WHAT YOU ARE ASKED TO DO: The response must consist of the lines below from the one with "(300, 136) = (226, 276): none" through the one with "(638, 349) = (645, 346): pink", exactly as they appear and with both ends kept.

[Scene image comparisons]
━━━━━━━━

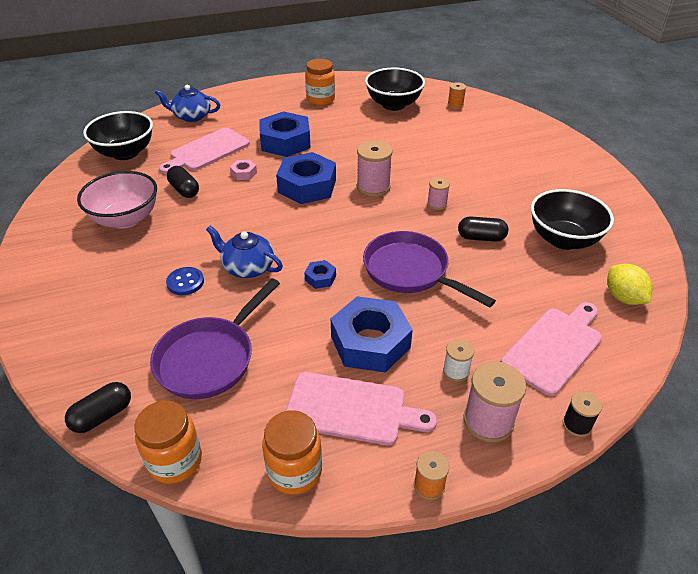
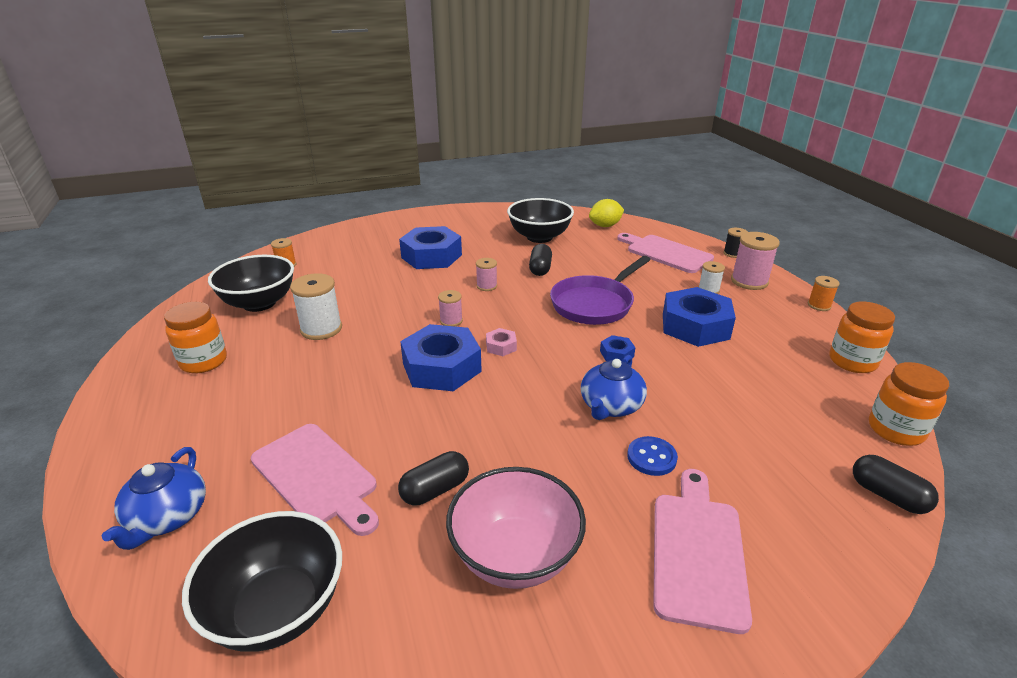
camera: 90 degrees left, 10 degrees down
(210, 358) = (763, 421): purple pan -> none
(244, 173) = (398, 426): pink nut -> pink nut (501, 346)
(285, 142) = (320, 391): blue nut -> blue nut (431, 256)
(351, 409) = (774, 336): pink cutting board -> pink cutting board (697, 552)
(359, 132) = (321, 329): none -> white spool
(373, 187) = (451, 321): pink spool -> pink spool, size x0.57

━━━━━━━━

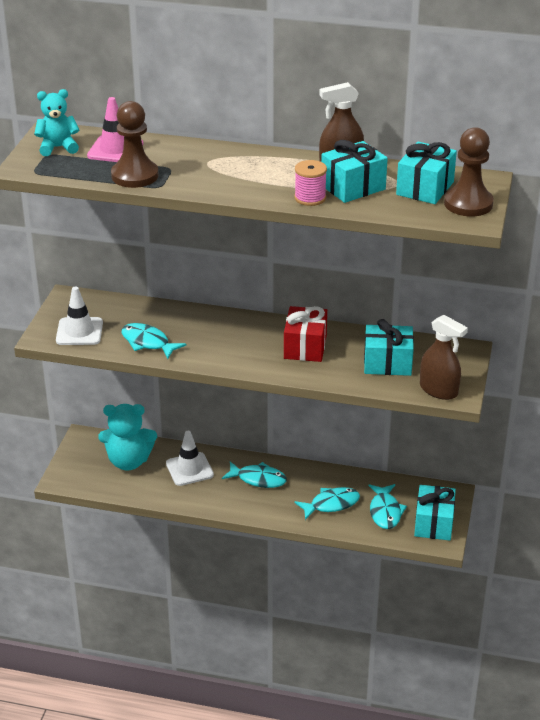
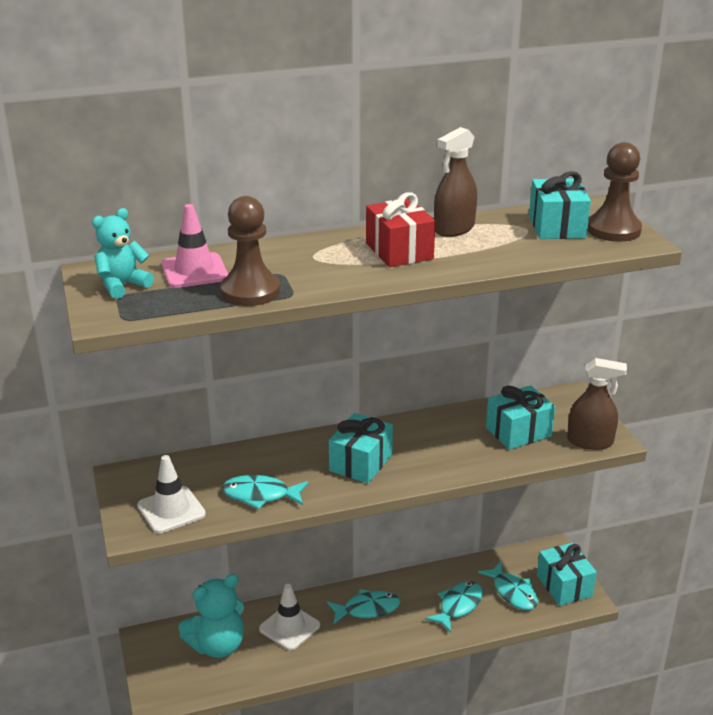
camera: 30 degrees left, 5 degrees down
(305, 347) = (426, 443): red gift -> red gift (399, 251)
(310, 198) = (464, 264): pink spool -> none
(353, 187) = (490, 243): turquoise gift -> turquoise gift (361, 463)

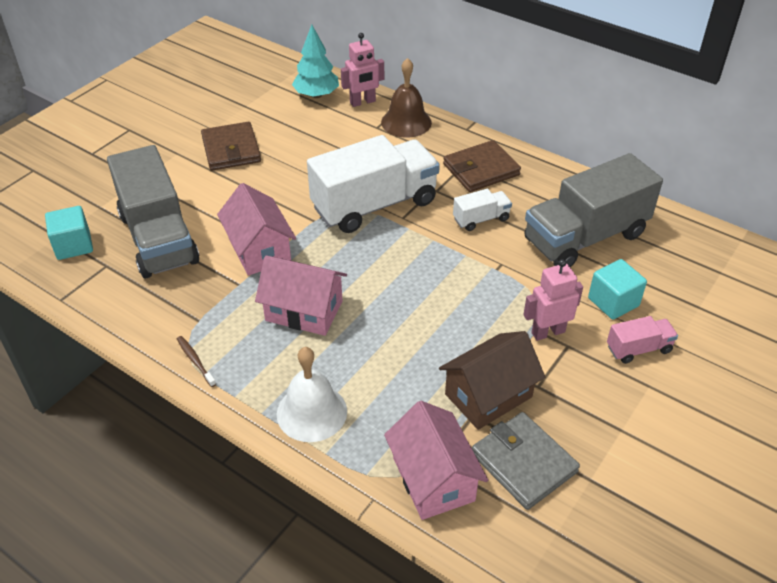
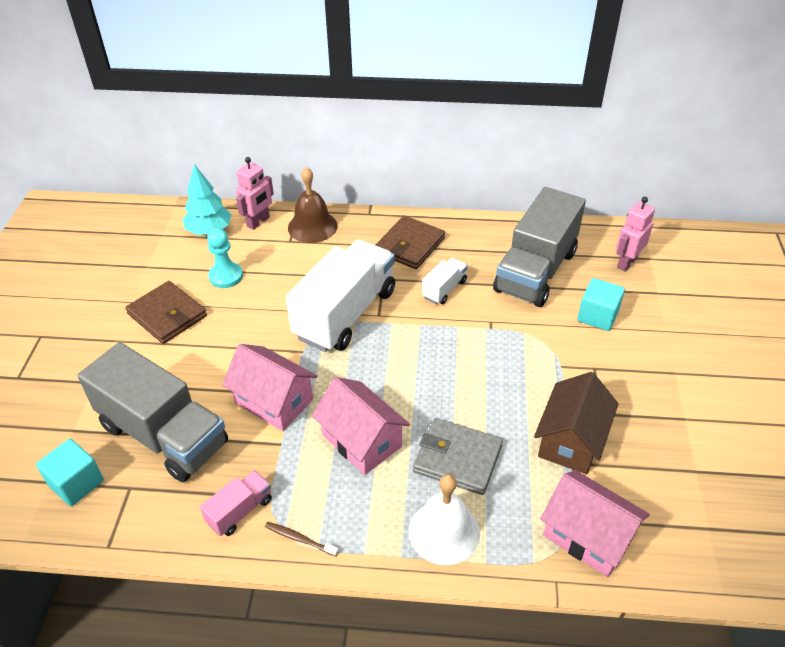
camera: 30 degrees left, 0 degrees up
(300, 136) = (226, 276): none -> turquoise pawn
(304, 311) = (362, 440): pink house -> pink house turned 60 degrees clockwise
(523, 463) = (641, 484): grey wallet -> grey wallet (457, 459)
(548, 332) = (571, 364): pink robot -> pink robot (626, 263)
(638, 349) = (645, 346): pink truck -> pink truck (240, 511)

━━━━━━━━

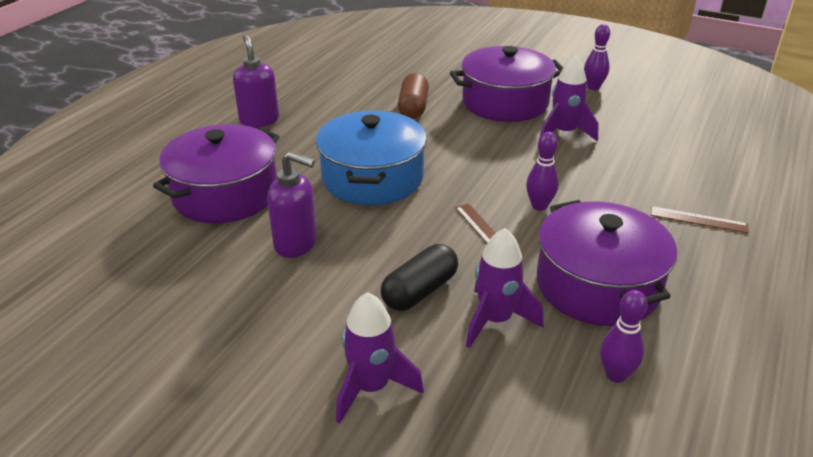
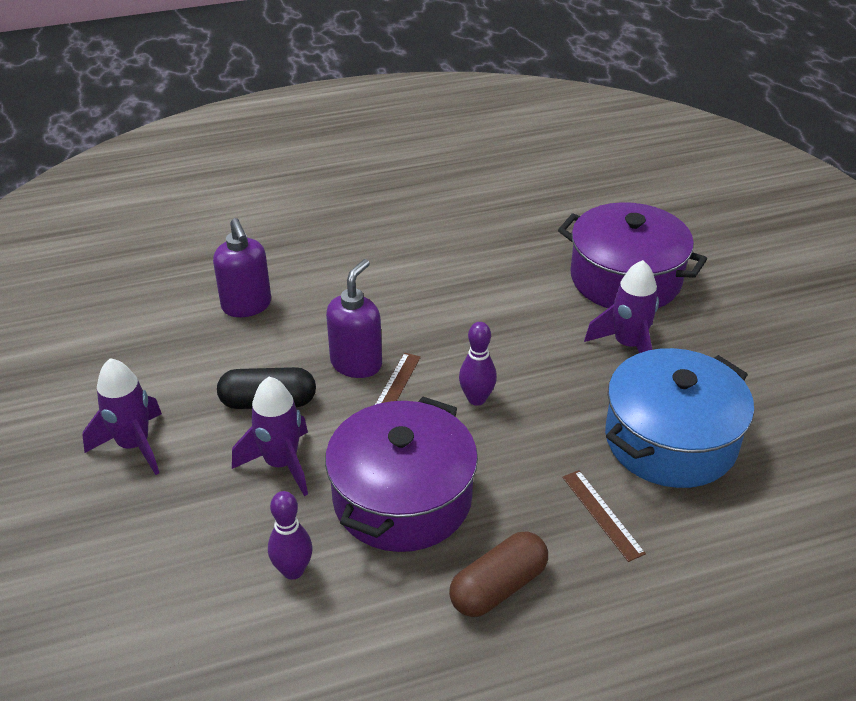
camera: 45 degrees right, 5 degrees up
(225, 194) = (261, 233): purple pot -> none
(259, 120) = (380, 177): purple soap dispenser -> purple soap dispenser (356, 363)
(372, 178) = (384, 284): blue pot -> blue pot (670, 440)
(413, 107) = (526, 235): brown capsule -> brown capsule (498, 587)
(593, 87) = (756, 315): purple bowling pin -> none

━━━━━━━━

TASK RESULT:
(300, 136) = (226, 276): none -> turquoise pawn
(304, 311) = (362, 440): pink house -> pink house turned 60 degrees clockwise
(523, 463) = (641, 484): grey wallet -> grey wallet (457, 459)
(548, 332) = (571, 364): pink robot -> pink robot (626, 263)
(638, 349) = (645, 346): pink truck -> pink truck (240, 511)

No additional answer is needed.